*What is required*
Copy every entry below exactly as it appears, leaving out the images.

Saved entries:
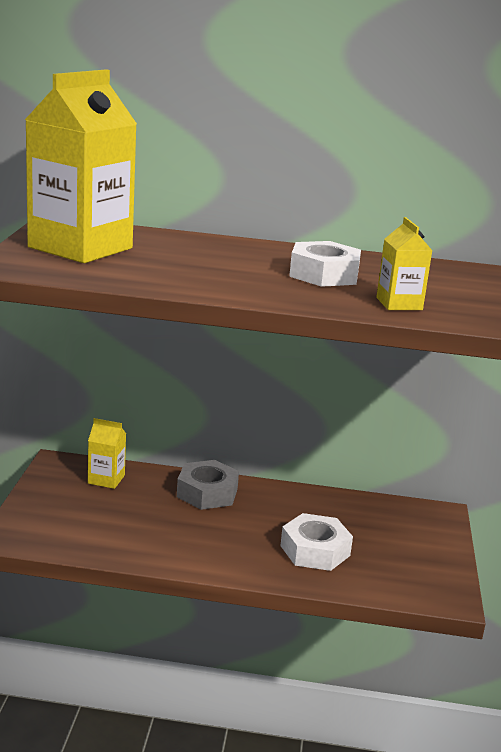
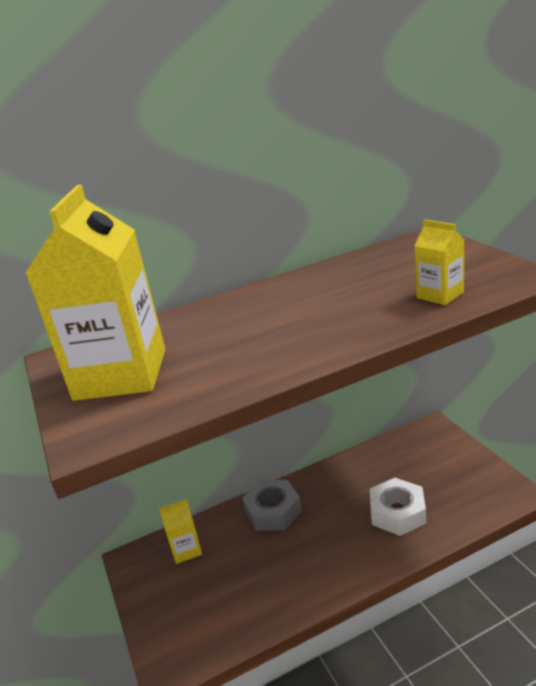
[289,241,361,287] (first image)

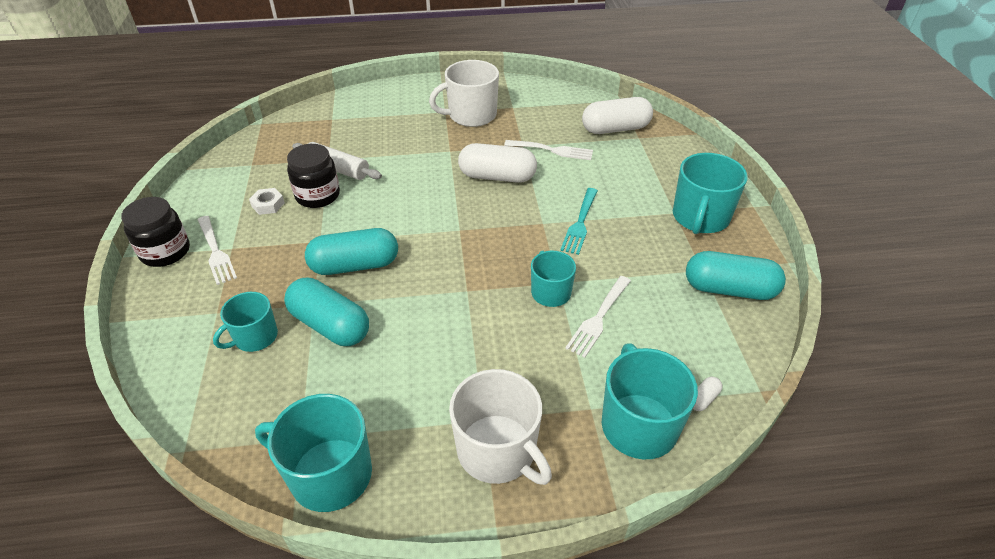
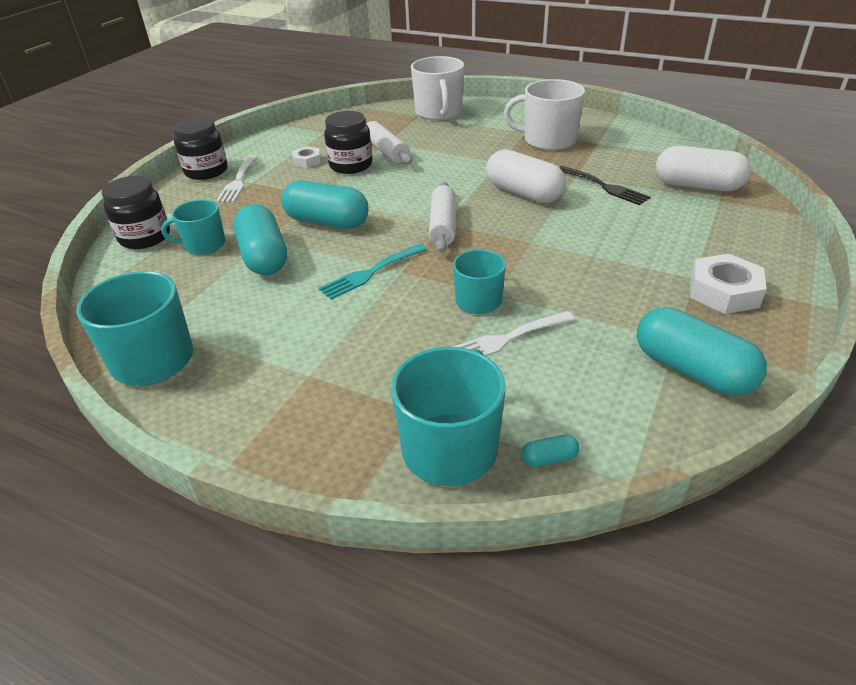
[559,166,651,205]
[690,254,767,314]
[319,244,427,300]
[411,56,464,120]
[521,435,579,467]
[102,176,170,249]
[429,182,456,253]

*Exercise solution*
[289,241,361,287] (first image)

[559,166,651,205]
[690,254,767,314]
[319,244,427,300]
[411,56,464,120]
[521,435,579,467]
[102,176,170,249]
[429,182,456,253]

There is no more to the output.